START DATA SECTION

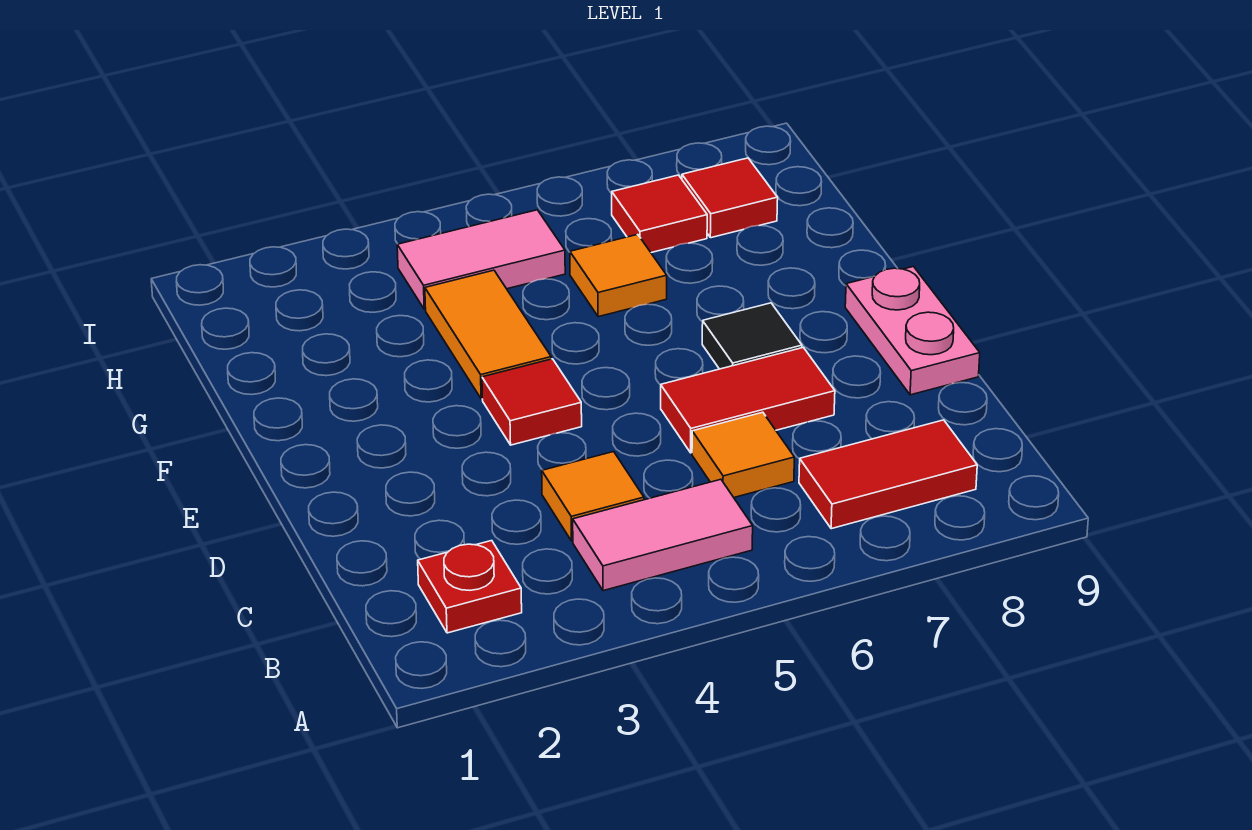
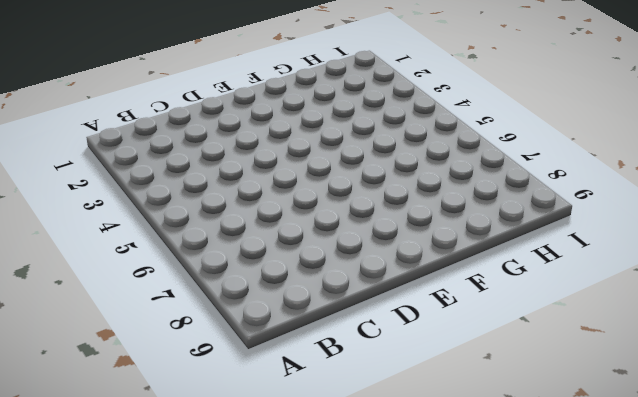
none -> red plate B2 level 1
none -> pink tile B4:B5 level 1
none -> red tile B7:B8 level 1

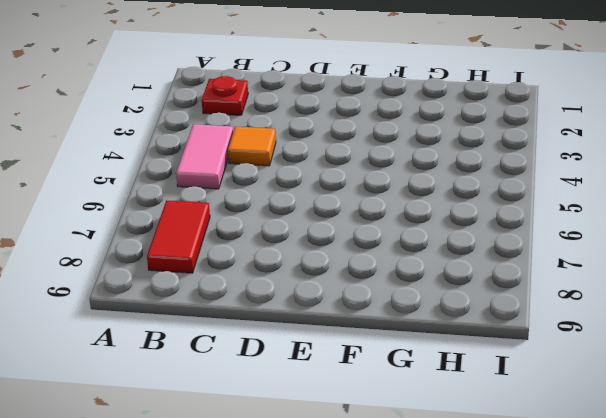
none -> orange tile C6 level 1
none -> red tile D6:D7 level 1
none -> pink plate D9:E9 level 1

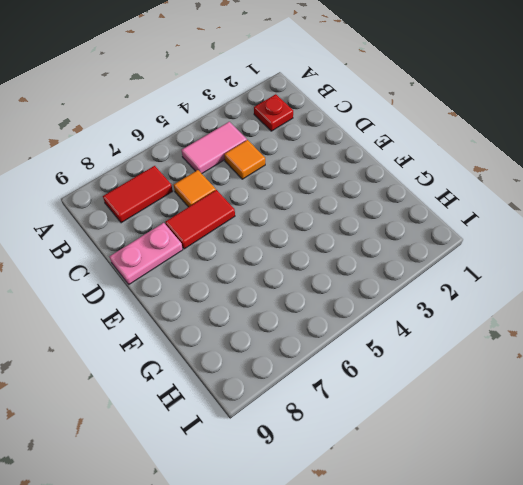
pink plate D8:D9 level 1 -> pink plate D9:E9 level 1
none -> red tile E4 level 1
none -> black tile E7 level 1
none -> orange tile F4:G4 level 1

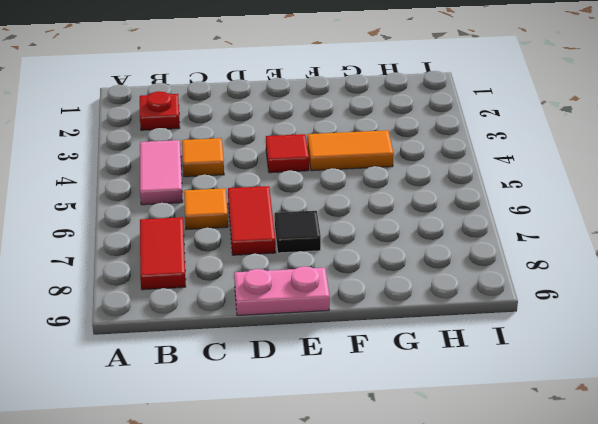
none -> orange tile G6 level 1
none -> pink tile H4:H5 level 1
none -> red tile H7 level 1

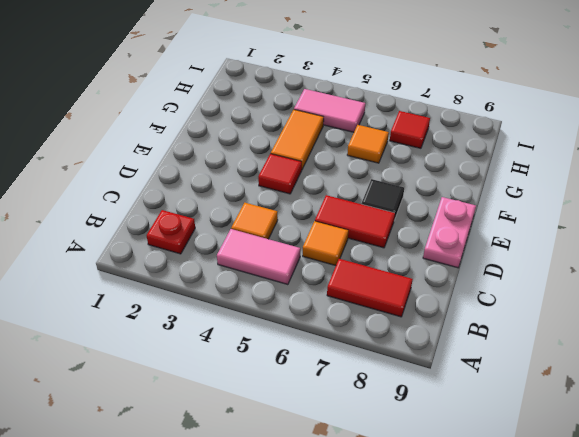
none -> red tile H8 level 1

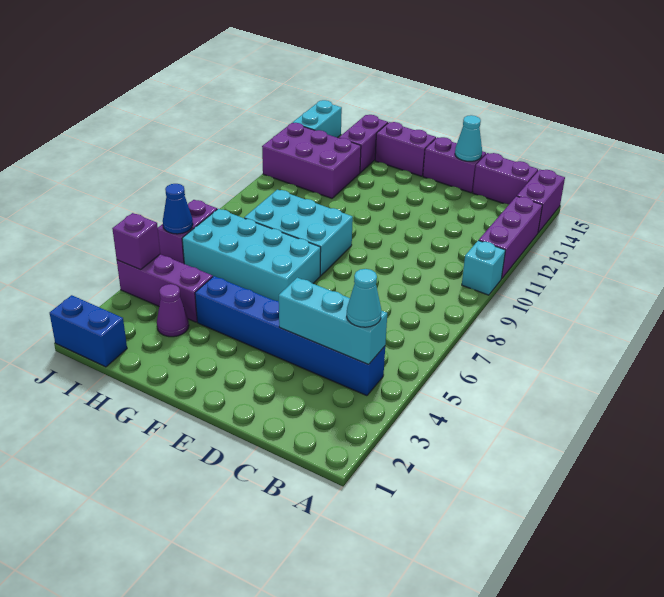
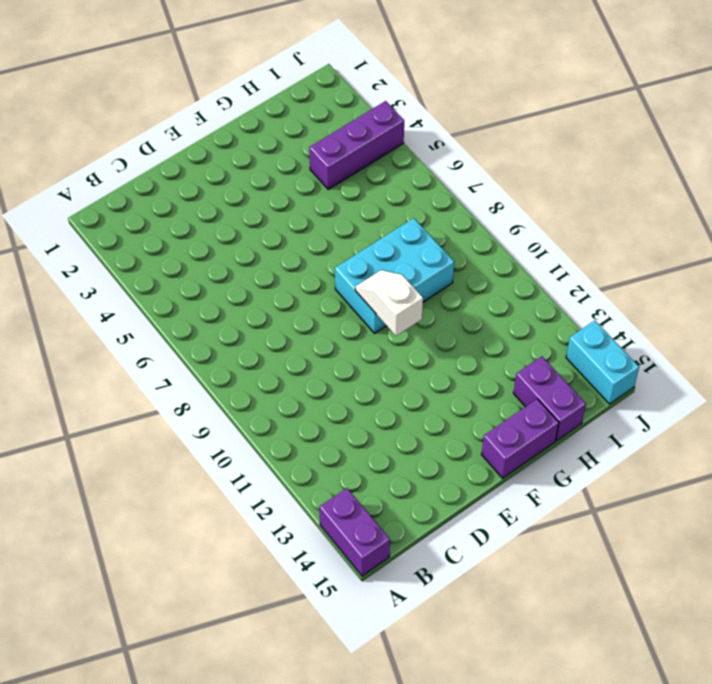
white slope F9:F10 level 2 top 10 -> none
none -> cyan brick A10 level 1
none -> purple brick A11:A13 level 1
none -> blue brick B4:G4 level 1

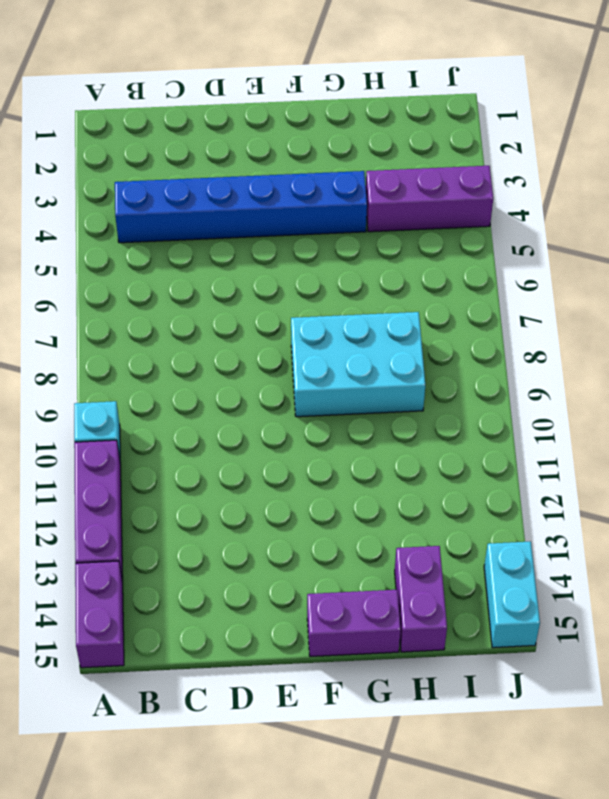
none -> purple brick B15:C15 level 1
none -> purple brick D15:E15 level 1
none -> cyan brick F6:I7 level 1

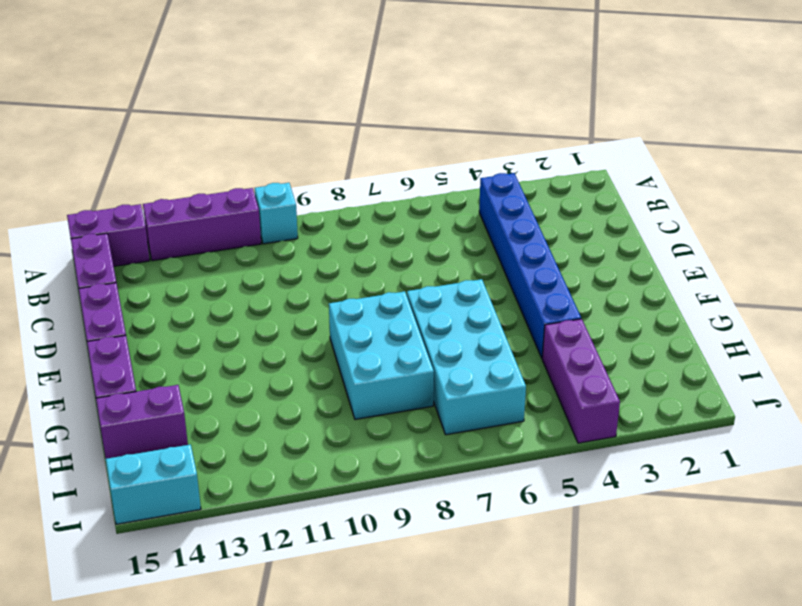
none -> purple cone H3 level 1
none -> purple brick H12:J13 level 1
none -> blue brick I1:J1 level 1

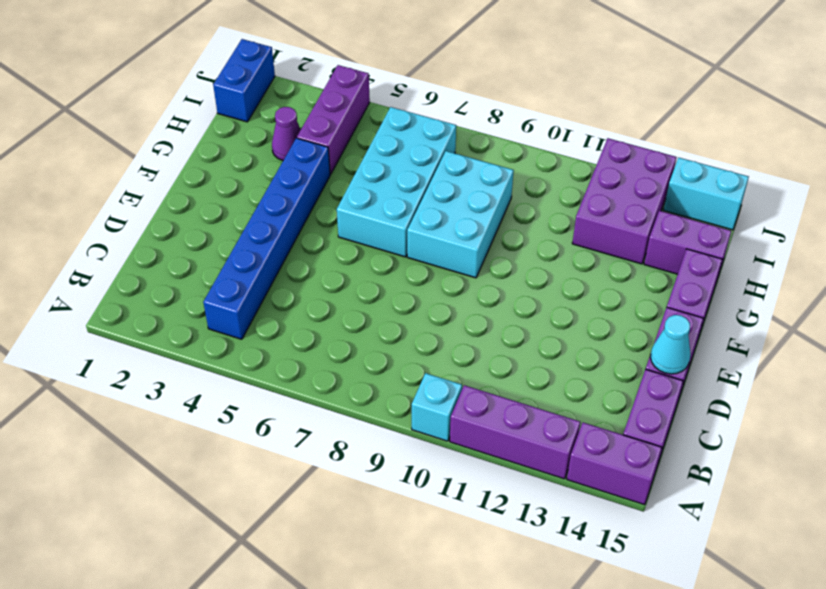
none -> purple brick J6:J7 level 1
none -> cyan brick B4:D4 level 2
none -> purple brick J4 level 2

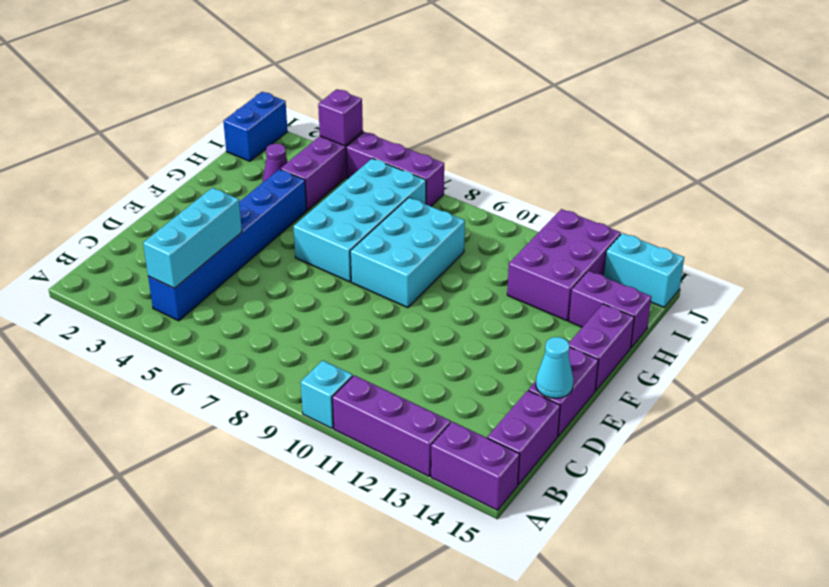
purple brick J5:J7 level 1 -> purple brick J6:J7 level 1
none -> blue cone J6 level 2
none -> cyan cone B4 level 3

END DATA SECTION

* DIRECTIONS:
Repeat exactly the lines from the one containing "none -> blue brick B4:G4 level 1" through the last line of the records above, both included, and leave out the pictures.

* TASK ANSWER:
none -> blue brick B4:G4 level 1

none -> purple brick B15:C15 level 1
none -> purple brick D15:E15 level 1
none -> cyan brick F6:I7 level 1

none -> purple cone H3 level 1
none -> purple brick H12:J13 level 1
none -> blue brick I1:J1 level 1

none -> purple brick J6:J7 level 1
none -> cyan brick B4:D4 level 2
none -> purple brick J4 level 2

purple brick J5:J7 level 1 -> purple brick J6:J7 level 1
none -> blue cone J6 level 2
none -> cyan cone B4 level 3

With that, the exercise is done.